» **DATA RECORDS**:
====================

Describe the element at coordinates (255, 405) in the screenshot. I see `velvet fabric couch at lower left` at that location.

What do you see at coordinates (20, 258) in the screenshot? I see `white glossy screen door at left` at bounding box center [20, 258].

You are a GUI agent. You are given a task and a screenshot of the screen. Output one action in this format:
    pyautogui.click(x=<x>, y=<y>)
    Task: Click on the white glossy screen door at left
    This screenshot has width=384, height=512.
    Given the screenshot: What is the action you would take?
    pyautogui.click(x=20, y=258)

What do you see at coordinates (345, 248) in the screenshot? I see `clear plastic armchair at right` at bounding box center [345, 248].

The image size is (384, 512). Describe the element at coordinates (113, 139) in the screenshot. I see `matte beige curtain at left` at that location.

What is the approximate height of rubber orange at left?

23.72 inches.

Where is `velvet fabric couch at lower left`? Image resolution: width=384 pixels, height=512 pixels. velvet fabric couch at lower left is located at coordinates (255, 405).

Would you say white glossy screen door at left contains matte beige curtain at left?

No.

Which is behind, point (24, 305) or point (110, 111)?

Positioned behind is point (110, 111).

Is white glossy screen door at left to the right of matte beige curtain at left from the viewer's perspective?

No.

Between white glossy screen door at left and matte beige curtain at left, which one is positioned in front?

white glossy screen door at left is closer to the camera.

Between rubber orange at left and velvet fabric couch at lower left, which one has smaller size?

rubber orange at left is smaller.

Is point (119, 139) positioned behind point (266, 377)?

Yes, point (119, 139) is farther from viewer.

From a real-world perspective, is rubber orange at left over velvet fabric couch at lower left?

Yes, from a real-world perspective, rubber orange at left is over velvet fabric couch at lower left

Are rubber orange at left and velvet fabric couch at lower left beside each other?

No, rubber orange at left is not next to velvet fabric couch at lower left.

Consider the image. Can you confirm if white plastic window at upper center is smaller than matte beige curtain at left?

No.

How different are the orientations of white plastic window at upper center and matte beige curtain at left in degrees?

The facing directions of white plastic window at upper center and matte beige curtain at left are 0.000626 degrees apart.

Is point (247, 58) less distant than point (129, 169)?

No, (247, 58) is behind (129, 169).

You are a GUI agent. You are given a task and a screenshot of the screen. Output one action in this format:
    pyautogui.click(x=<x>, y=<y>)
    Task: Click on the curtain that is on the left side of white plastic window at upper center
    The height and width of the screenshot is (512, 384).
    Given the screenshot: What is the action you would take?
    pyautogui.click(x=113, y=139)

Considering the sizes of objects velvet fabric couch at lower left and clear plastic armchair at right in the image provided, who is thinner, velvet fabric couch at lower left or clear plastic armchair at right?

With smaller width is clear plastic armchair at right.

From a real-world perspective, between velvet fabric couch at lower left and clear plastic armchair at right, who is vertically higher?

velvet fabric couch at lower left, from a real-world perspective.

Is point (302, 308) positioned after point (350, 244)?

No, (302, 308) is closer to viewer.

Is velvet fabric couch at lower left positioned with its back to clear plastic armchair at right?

====================

Pick out each of the lines above that contains the string "height", treating uppercase and lowercase letters as different.

» **OUTPUT FOR THIS EXERCISE**:
    This screenshot has width=384, height=512.
What is the approximate height of rubber orange at left?
Where is `velvet fabric couch at lower left`? Image resolution: width=384 pixels, height=512 pixels. velvet fabric couch at lower left is located at coordinates (255, 405).
    The height and width of the screenshot is (512, 384).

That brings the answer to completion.